EXCERPTED DATA:
◆ ◆ ◆ ◆ ◆ ◆ ◆
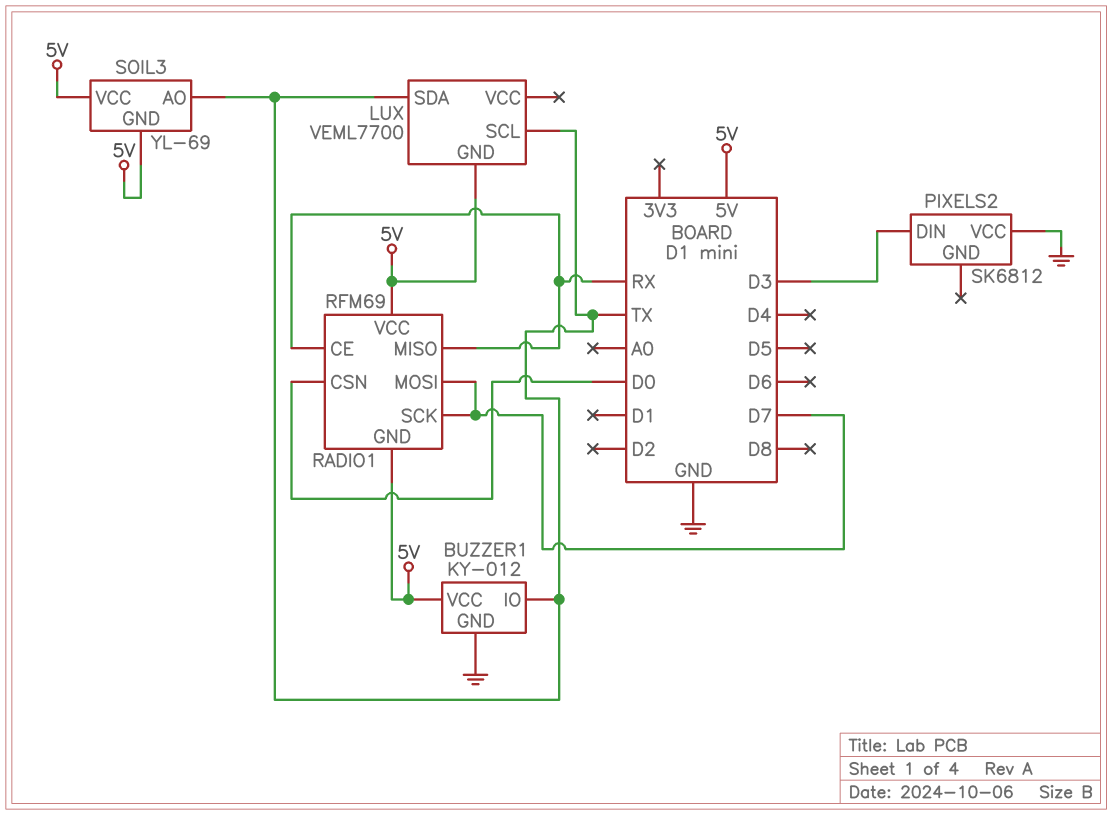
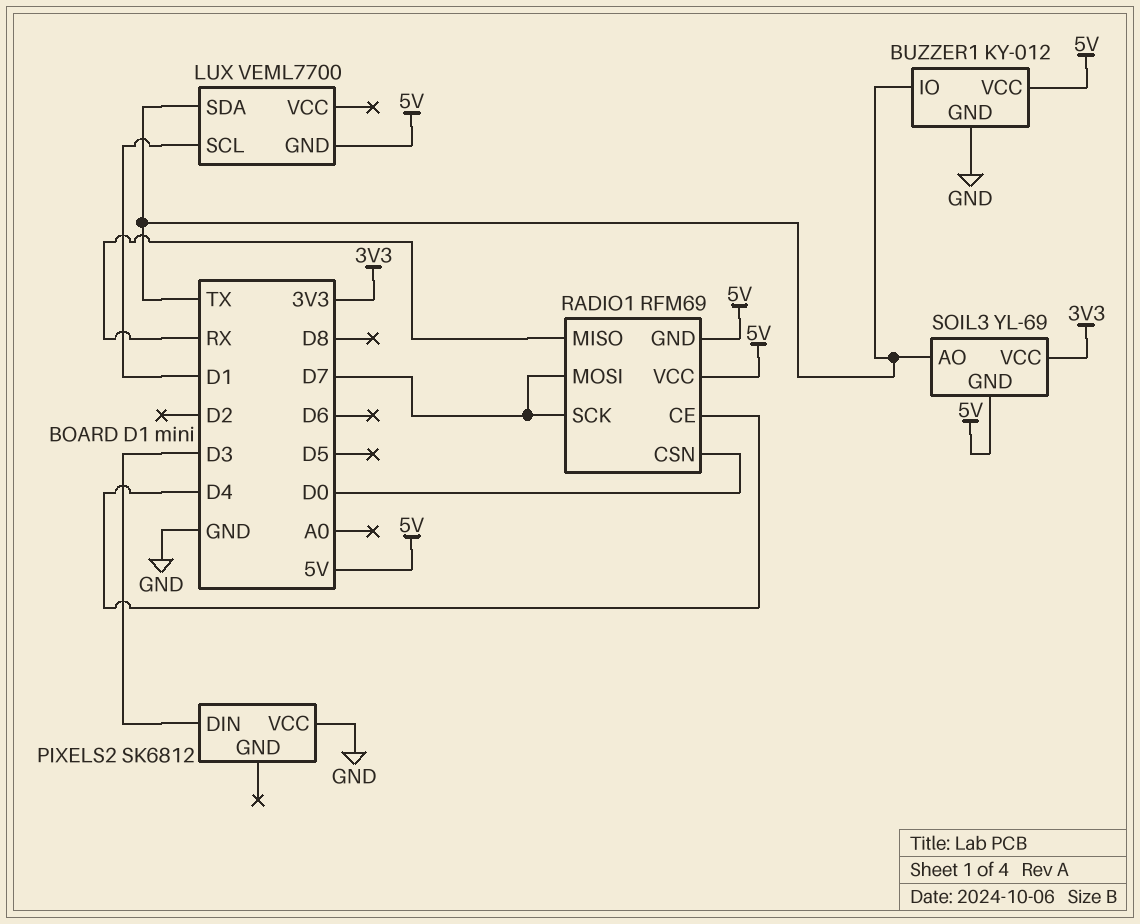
LUX pin SCL: TX -> D1
RADIO1 pin CE: RX -> D4
SOIL3 pin VCC: 5V -> 3V3

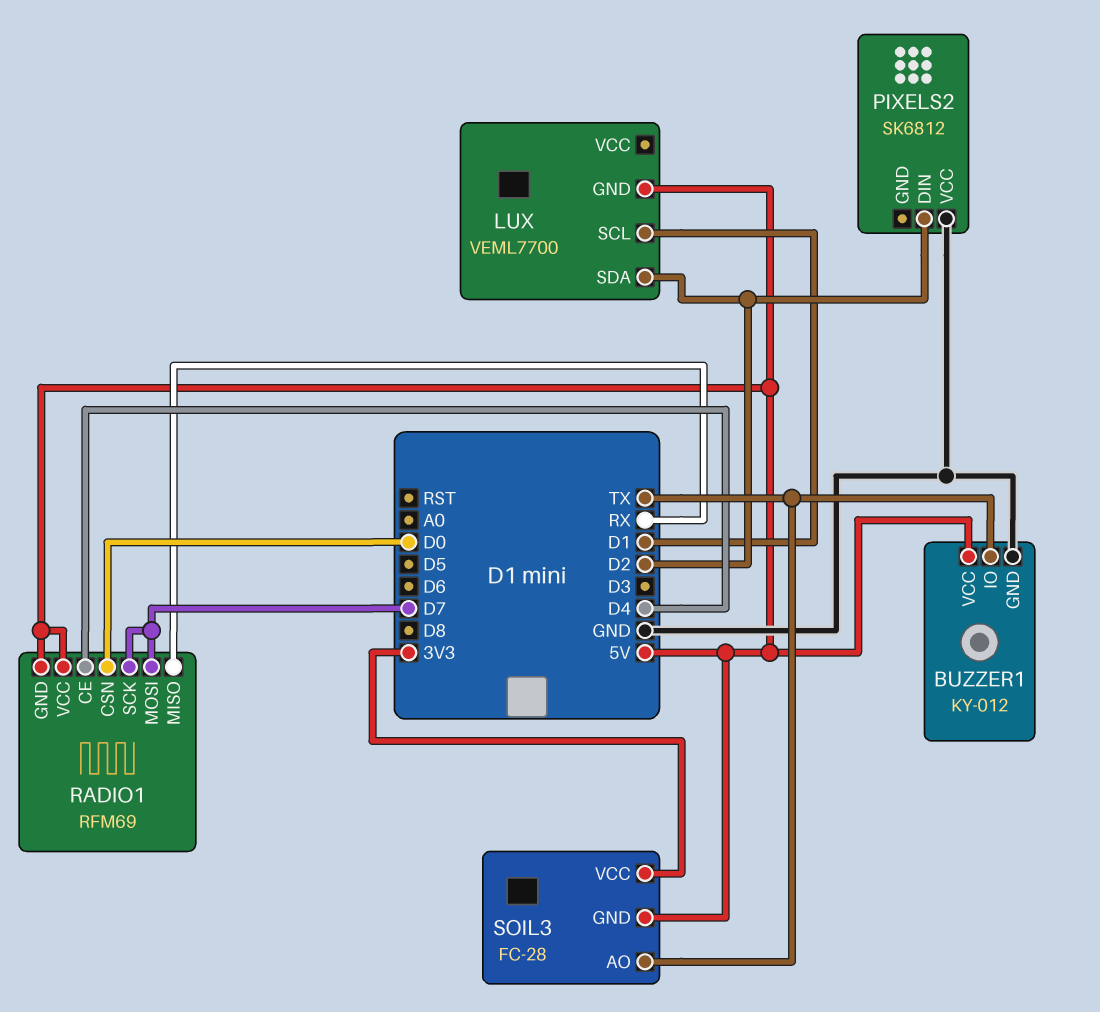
LUX pin SDA: TX -> D2
PIXELS2 pin DIN: D3 -> D2
SOIL3: YL-69 -> FC-28

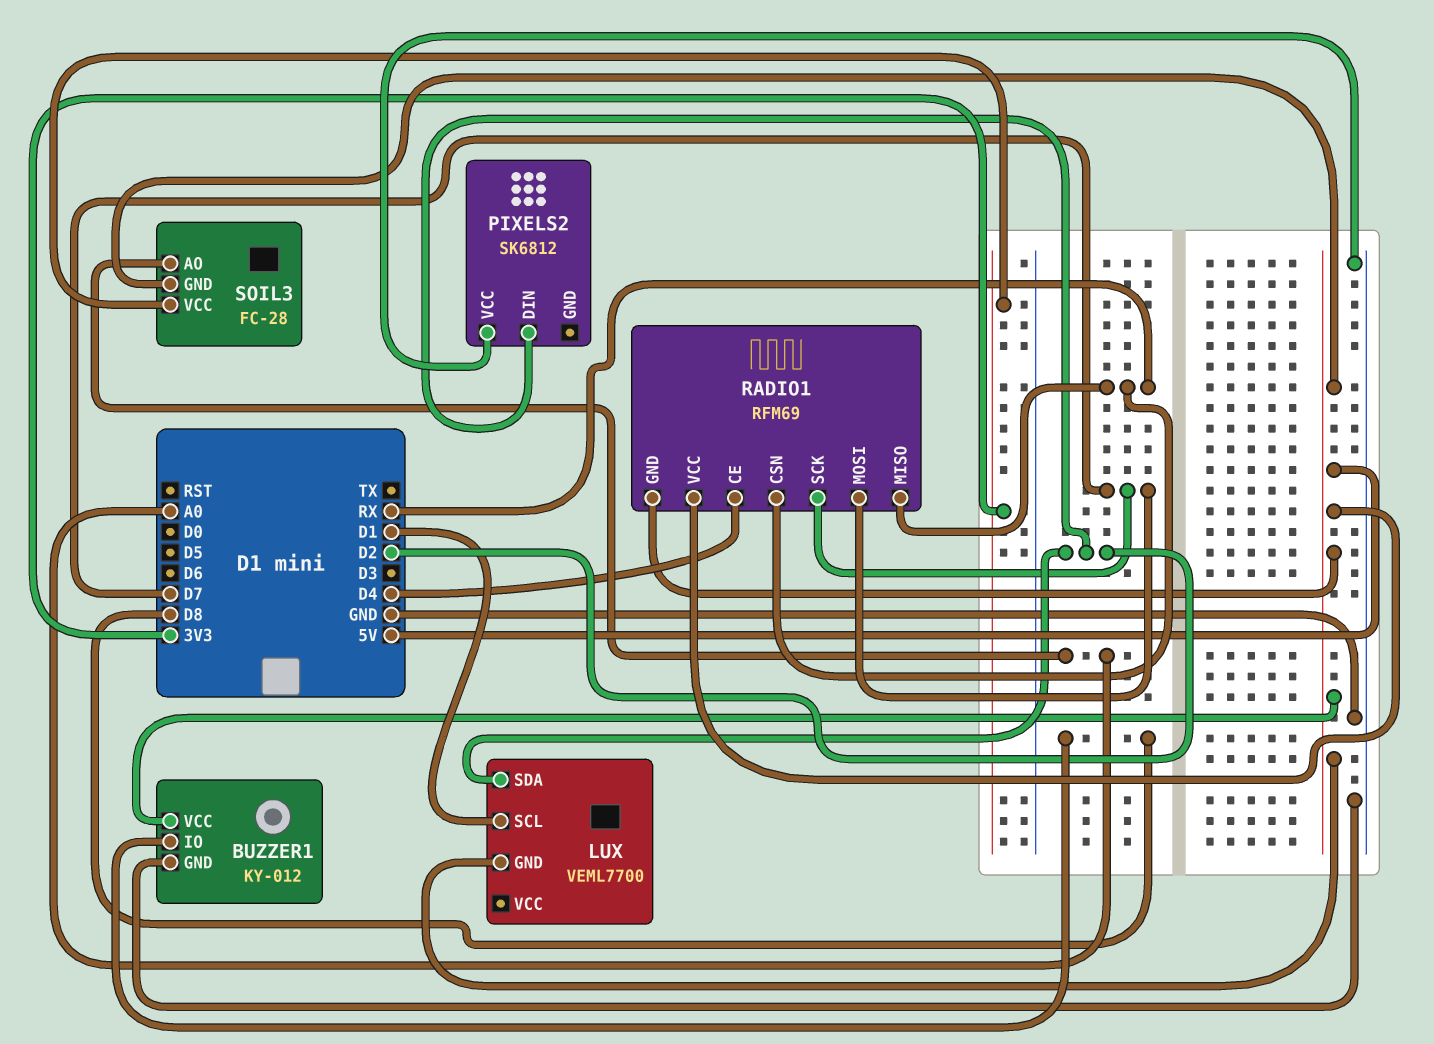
BUZZER1 pin IO: TX -> D8
RADIO1 pin CSN: D0 -> RX
SOIL3 pin AO: TX -> A0

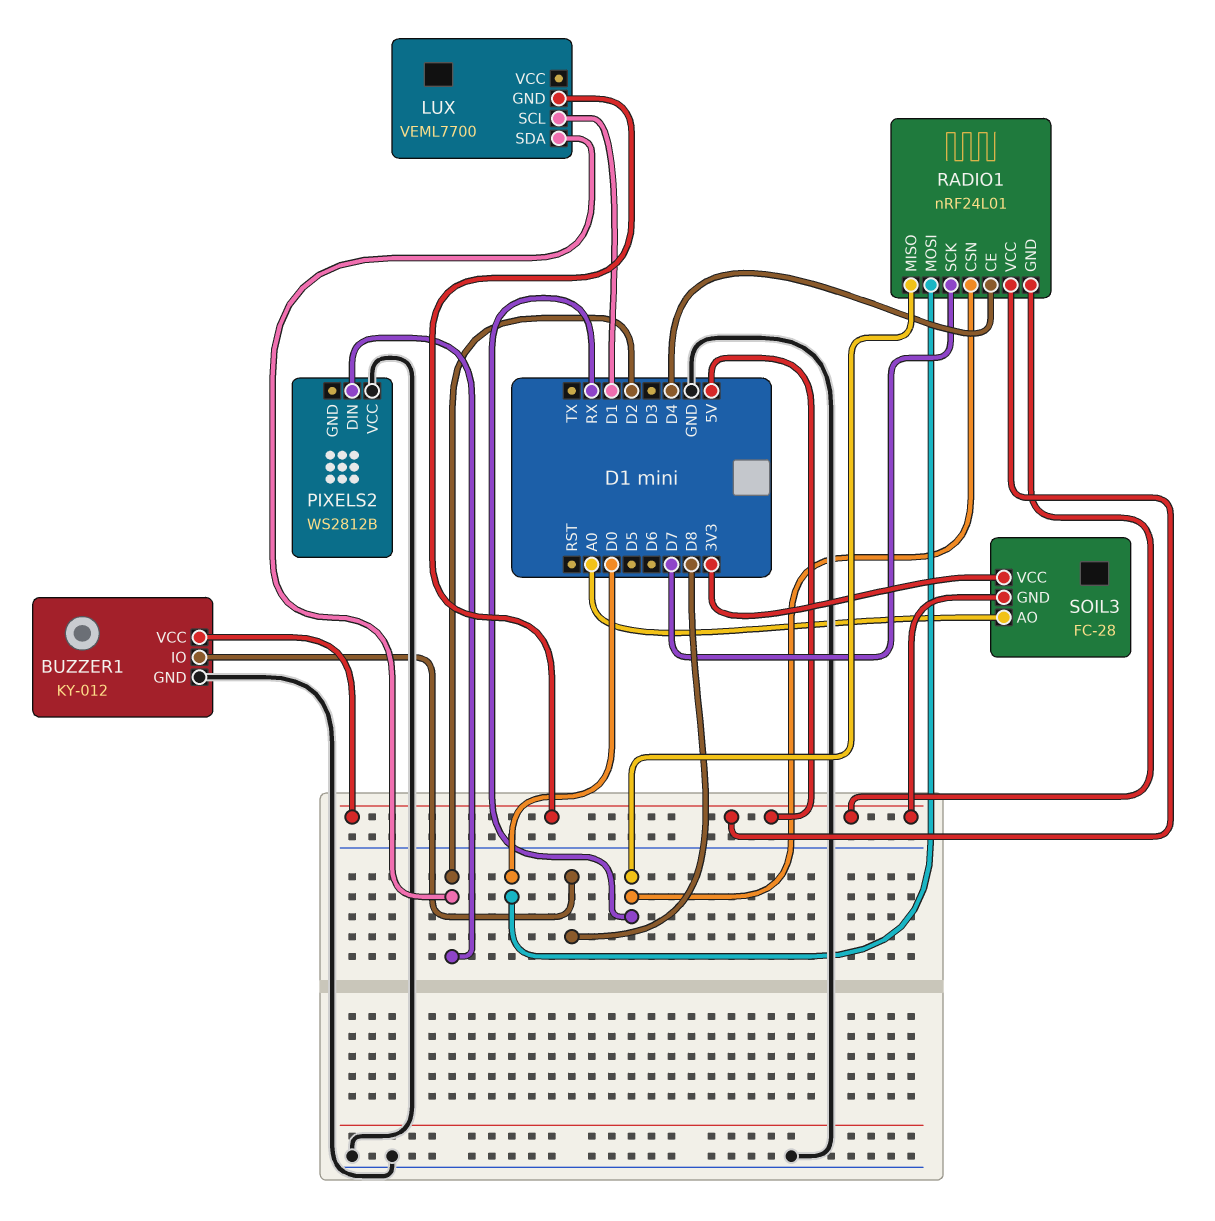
PIXELS2: SK6812 -> WS2812B
RADIO1: RFM69 -> nRF24L01
RADIO1 pin MOSI: D7 -> D0

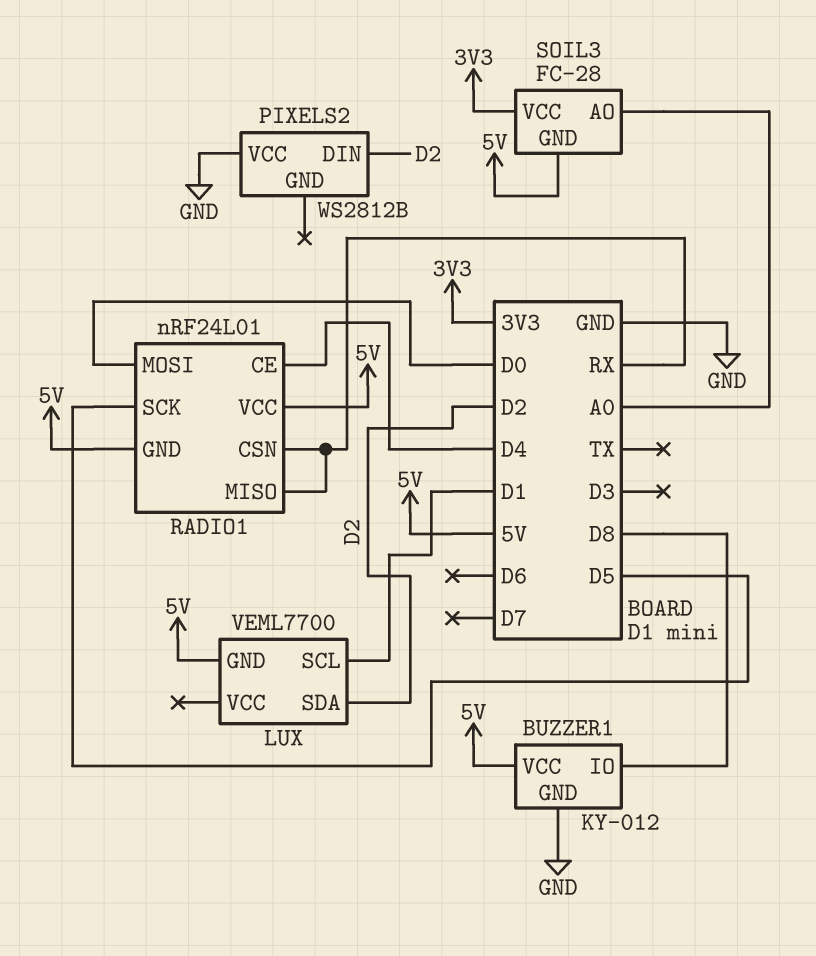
RADIO1 pin SCK: D7 -> D5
◆ ◆ ◆ ◆ ◆ ◆ ◆
WORK REQUEST: From the line containing "LUX pin SDA: TX -> D2" down to the last line of the entries above, set down every line exactly. Omit all pictures.

ANSWER TO THE PROBLEM:
LUX pin SDA: TX -> D2
PIXELS2 pin DIN: D3 -> D2
SOIL3: YL-69 -> FC-28

BUZZER1 pin IO: TX -> D8
RADIO1 pin CSN: D0 -> RX
SOIL3 pin AO: TX -> A0

PIXELS2: SK6812 -> WS2812B
RADIO1: RFM69 -> nRF24L01
RADIO1 pin MOSI: D7 -> D0

RADIO1 pin SCK: D7 -> D5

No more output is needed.